### What the task requires
Apart from the pictures, every entry should be reproduced exactly.

--- START ---

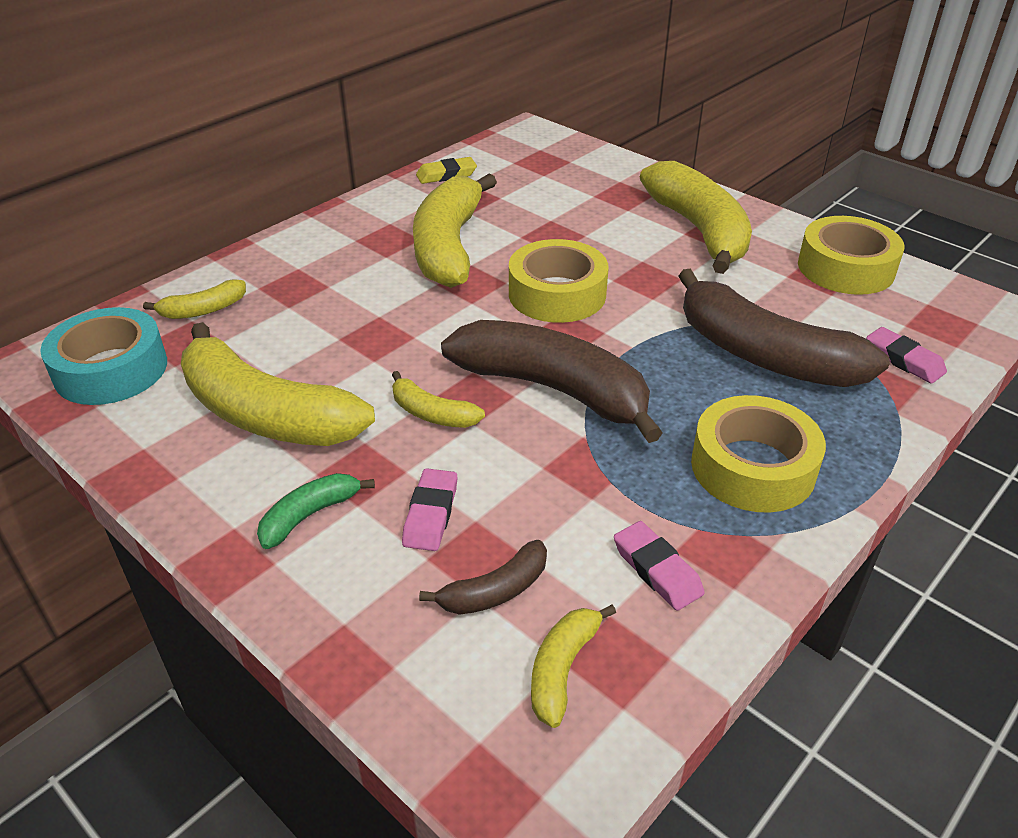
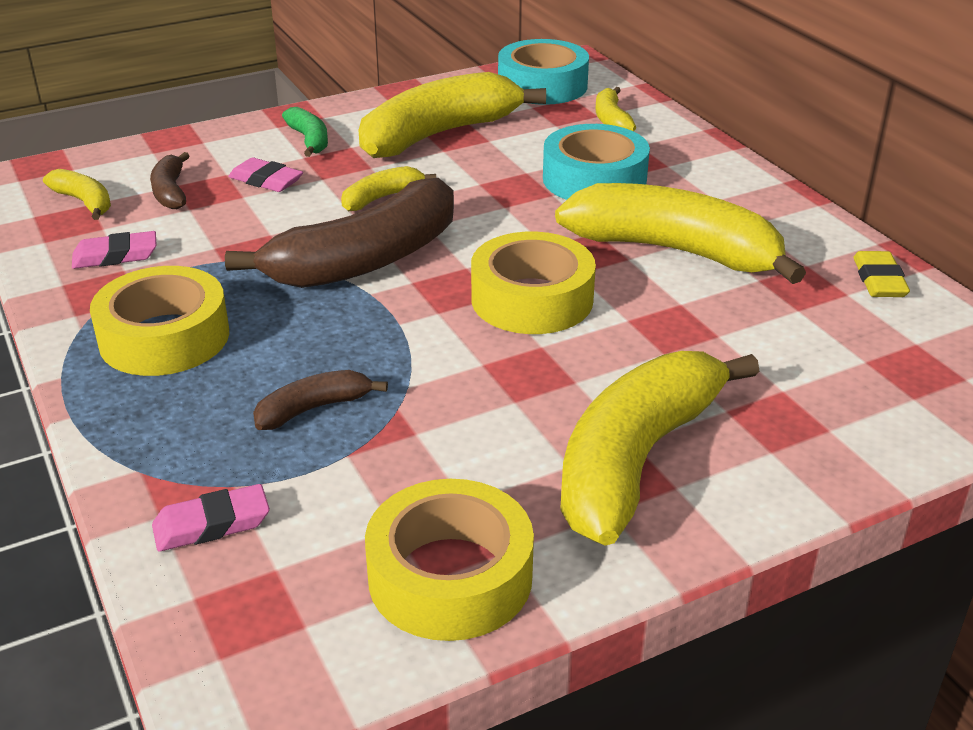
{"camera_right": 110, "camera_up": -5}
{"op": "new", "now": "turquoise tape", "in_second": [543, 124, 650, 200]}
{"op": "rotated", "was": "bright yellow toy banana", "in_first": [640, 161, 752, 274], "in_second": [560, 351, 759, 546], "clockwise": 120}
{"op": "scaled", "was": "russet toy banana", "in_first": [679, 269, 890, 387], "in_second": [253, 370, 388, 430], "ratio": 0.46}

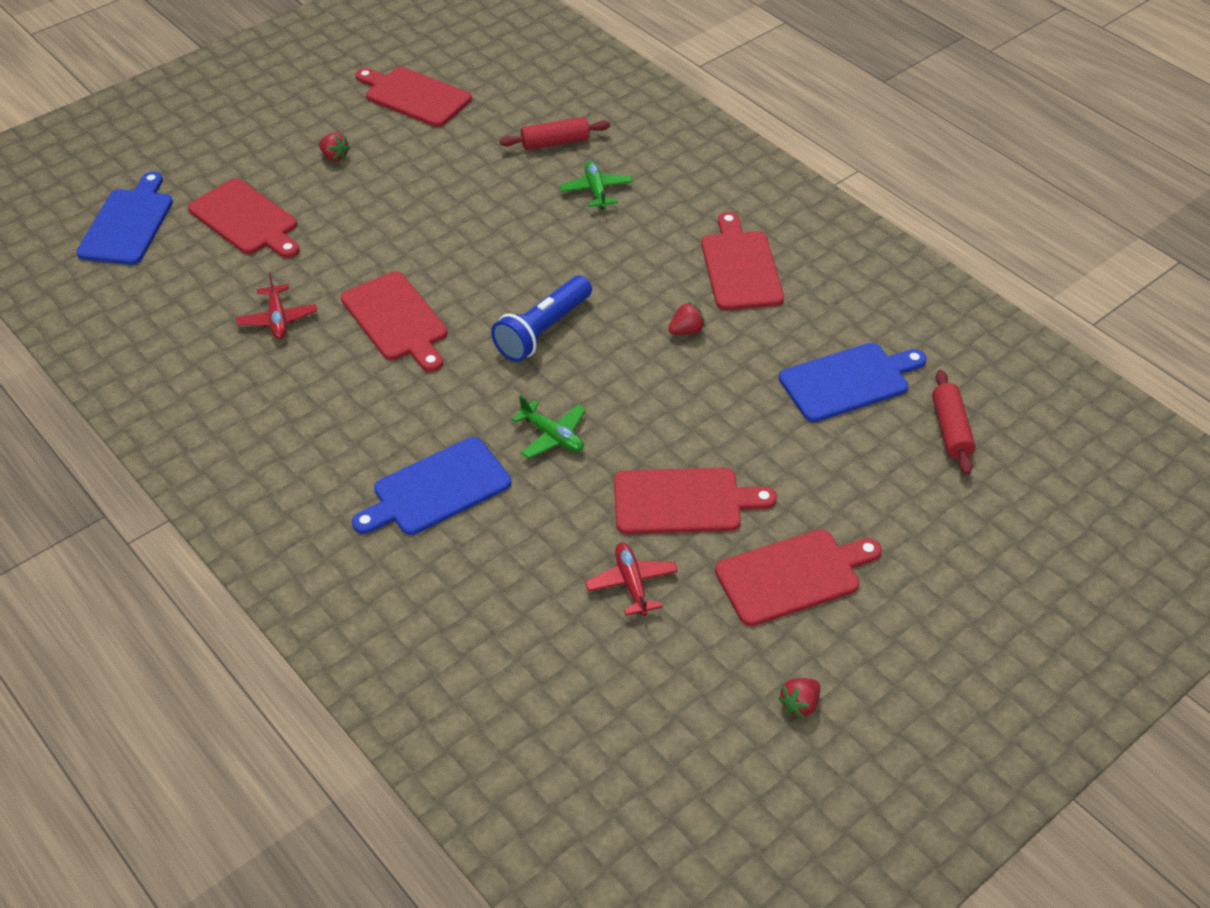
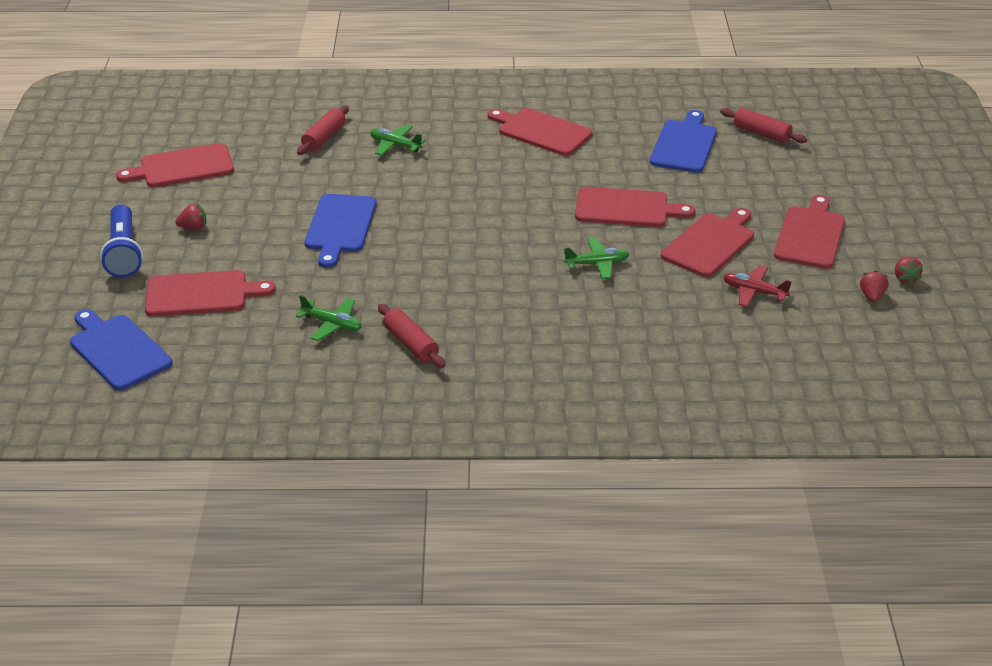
{"camera_right": -50, "camera_up": -10}
{"op": "new", "now": "red rolling pin", "in_second": [378, 304, 445, 368]}
{"op": "shifted", "was": "red bread board", "in_first": [341, 271, 448, 372], "in_second": [575, 187, 695, 227]}
{"op": "shifted", "was": "royal blue bread board", "in_first": [352, 437, 511, 535], "in_second": [305, 194, 377, 268]}
{"op": "shifted", "was": "royal blue flashlight", "in_first": [491, 275, 592, 362], "in_second": [100, 204, 143, 278]}
{"op": "shifted", "was": "red strawberry", "in_first": [668, 302, 705, 335], "in_second": [860, 270, 888, 302]}
{"op": "repainted", "was": "red plane", "now": "leaf-green plane", "in_first": [236, 272, 317, 339], "in_second": [296, 295, 362, 341]}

--- END ---

### Expected answer
{"camera_right": 110, "camera_up": -5}
{"op": "new", "now": "turquoise tape", "in_second": [543, 124, 650, 200]}
{"op": "rotated", "was": "bright yellow toy banana", "in_first": [640, 161, 752, 274], "in_second": [560, 351, 759, 546], "clockwise": 120}
{"op": "scaled", "was": "russet toy banana", "in_first": [679, 269, 890, 387], "in_second": [253, 370, 388, 430], "ratio": 0.46}

{"camera_right": -50, "camera_up": -10}
{"op": "new", "now": "red rolling pin", "in_second": [378, 304, 445, 368]}
{"op": "shifted", "was": "red bread board", "in_first": [341, 271, 448, 372], "in_second": [575, 187, 695, 227]}
{"op": "shifted", "was": "royal blue bread board", "in_first": [352, 437, 511, 535], "in_second": [305, 194, 377, 268]}
{"op": "shifted", "was": "royal blue flashlight", "in_first": [491, 275, 592, 362], "in_second": [100, 204, 143, 278]}
{"op": "shifted", "was": "red strawberry", "in_first": [668, 302, 705, 335], "in_second": [860, 270, 888, 302]}
{"op": "repainted", "was": "red plane", "now": "leaf-green plane", "in_first": [236, 272, 317, 339], "in_second": [296, 295, 362, 341]}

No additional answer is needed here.